*Available records*.

[Start of section]

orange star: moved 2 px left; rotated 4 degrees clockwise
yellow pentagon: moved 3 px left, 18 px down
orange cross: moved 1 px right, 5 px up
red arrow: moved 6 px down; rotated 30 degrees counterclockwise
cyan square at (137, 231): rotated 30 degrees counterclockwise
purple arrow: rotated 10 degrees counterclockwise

[End of section]
[Start of section]

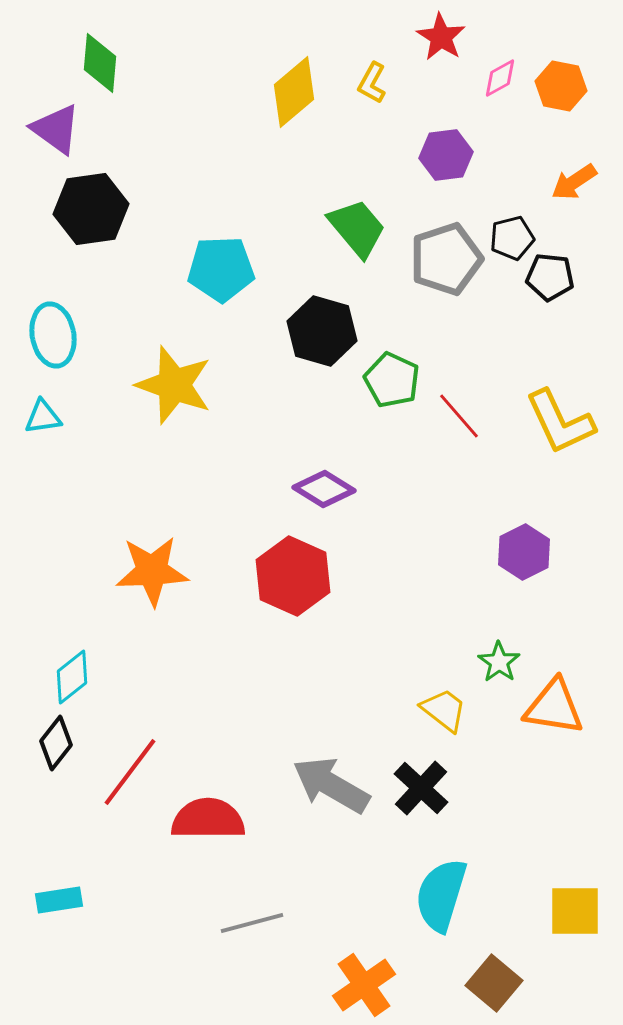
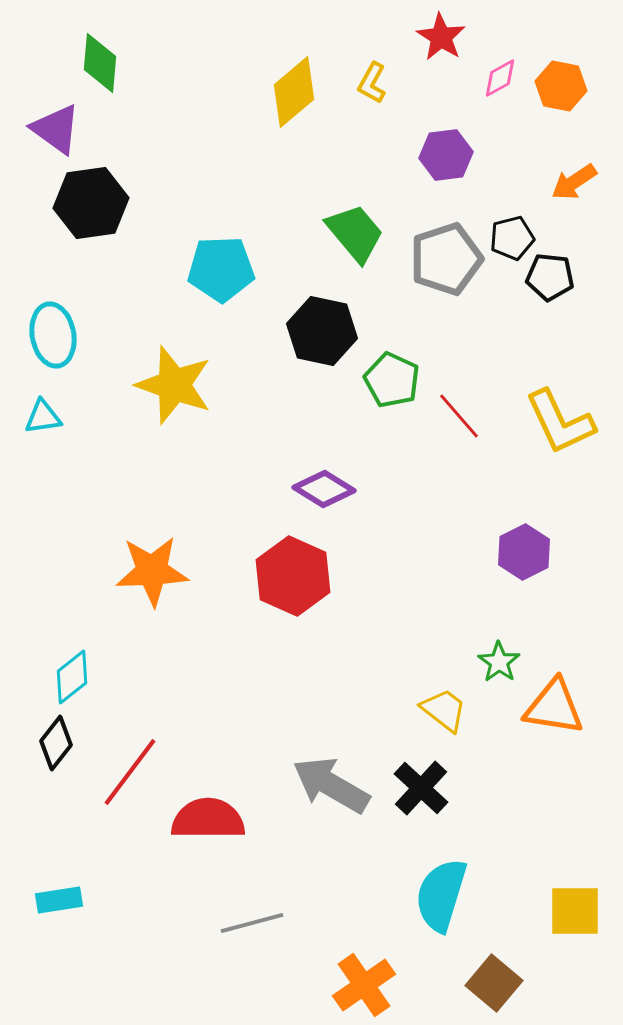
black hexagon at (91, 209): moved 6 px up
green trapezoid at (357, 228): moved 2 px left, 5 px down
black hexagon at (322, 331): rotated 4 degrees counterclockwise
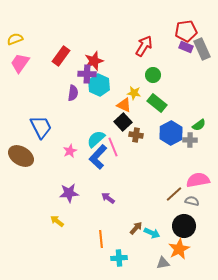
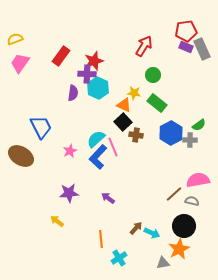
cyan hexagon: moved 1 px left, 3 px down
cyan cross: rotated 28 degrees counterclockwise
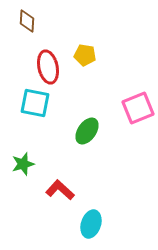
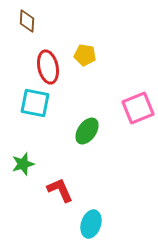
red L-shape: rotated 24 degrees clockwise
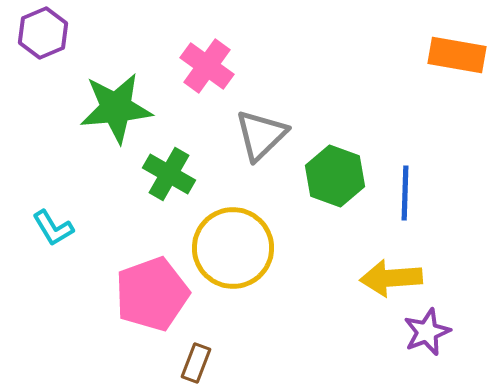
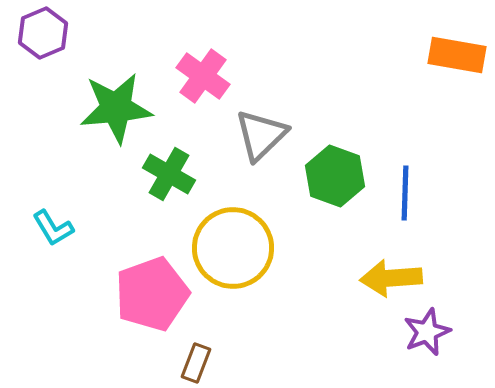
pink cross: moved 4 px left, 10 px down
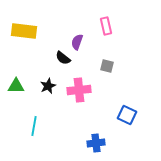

[End of section]

*What you will do*.
Take from the material above the lines running from the one with "orange star: moved" through the one with "purple arrow: rotated", and repeat them exactly, with nothing else.

*Result*.
orange star: moved 2 px left; rotated 4 degrees clockwise
yellow pentagon: moved 3 px left, 18 px down
orange cross: moved 1 px right, 5 px up
red arrow: moved 6 px down; rotated 30 degrees counterclockwise
cyan square at (137, 231): rotated 30 degrees counterclockwise
purple arrow: rotated 10 degrees counterclockwise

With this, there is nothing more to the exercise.